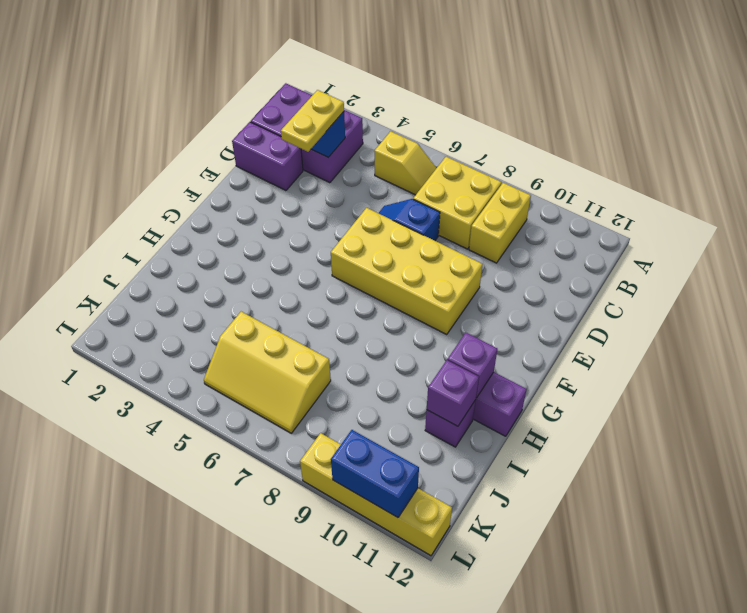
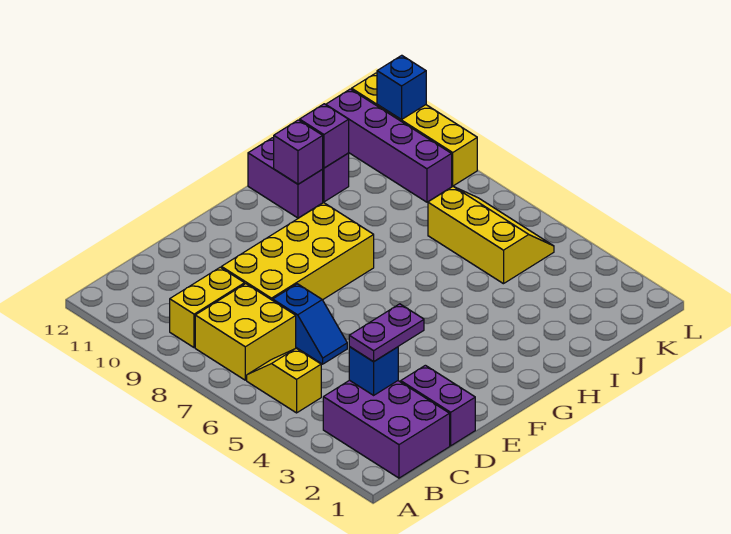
yellow plate C3:D3 level 3 -> purple plate C3:D3 level 3
yellow brick E6:F9 level 1 -> yellow brick D8:G9 level 1
none -> purple brick K9:K12 level 1
blue brick L10:L11 level 2 -> blue brick L11 level 2

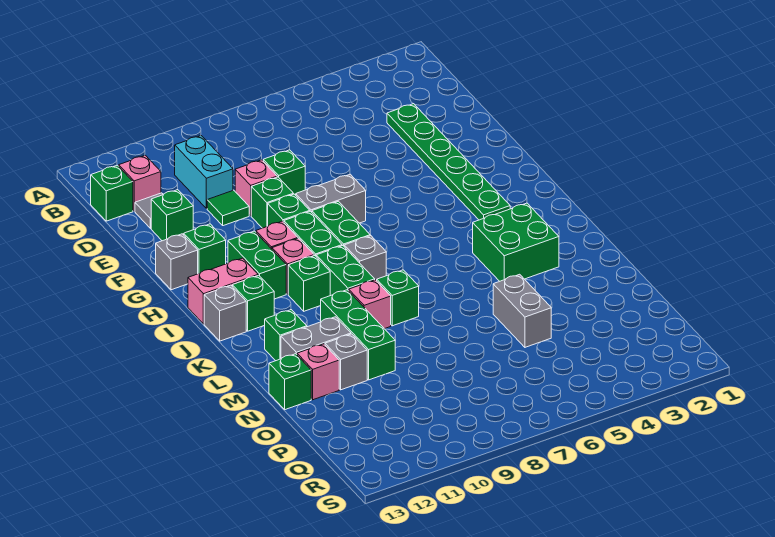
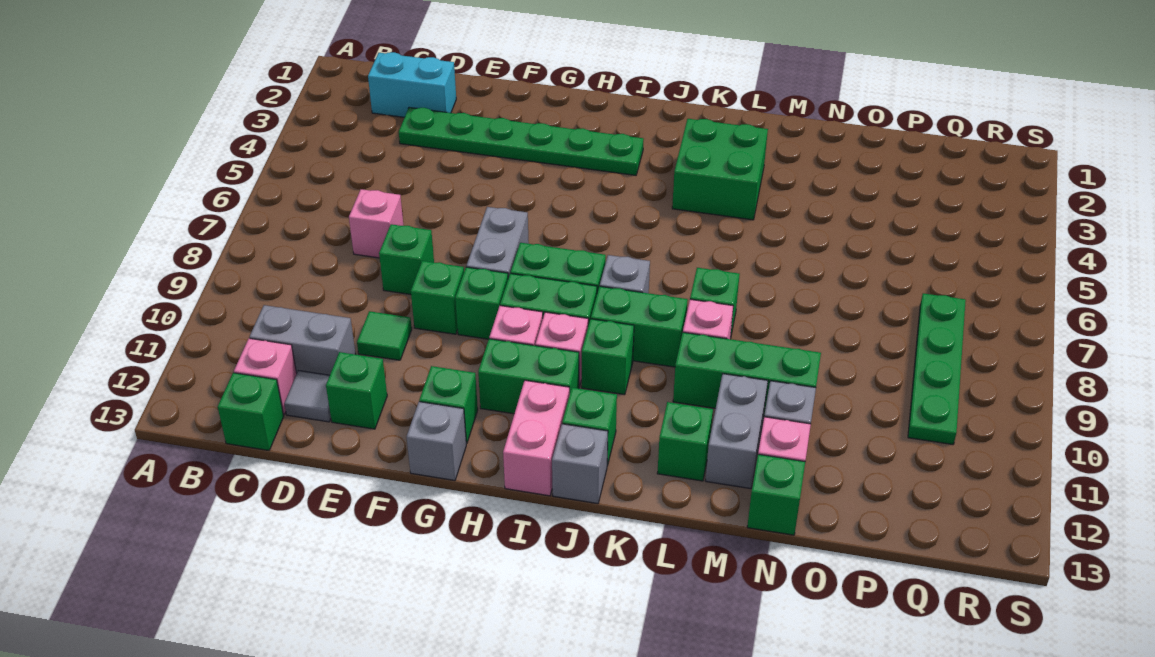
cyan brick C10:D10 level 1 -> cyan brick C2:D2 level 1
pink brick E9 level 1 -> pink brick D7 level 1
grey brick N5:O5 level 1 -> grey brick C11:D11 level 1
none -> green plate Q7:Q10 level 1

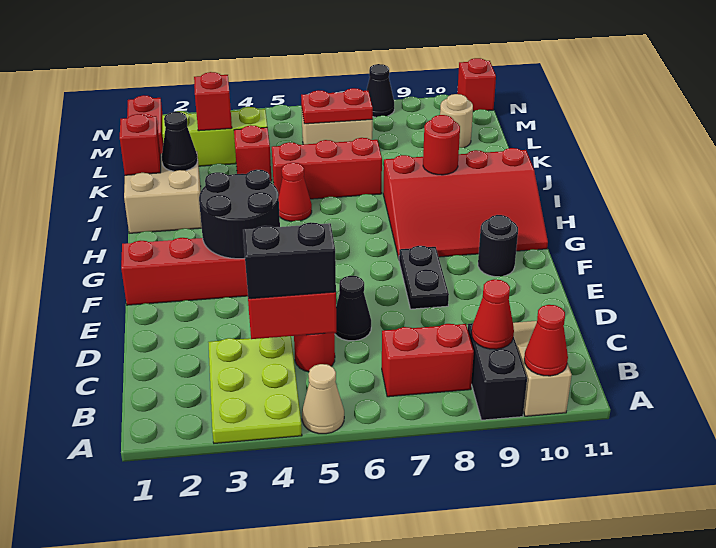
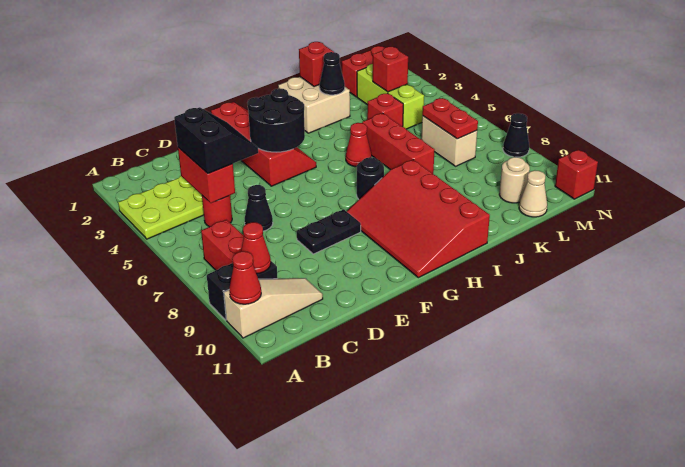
tan cone A5 level 1 -> tan cone L11 level 1
black round brick F10 level 1 -> black round brick H7 level 1
red round brick I9 level 2 -> none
────
● Your goal: Go through the entries above and count the lines containing the string "round". Give only that number.

● Exercise response: 2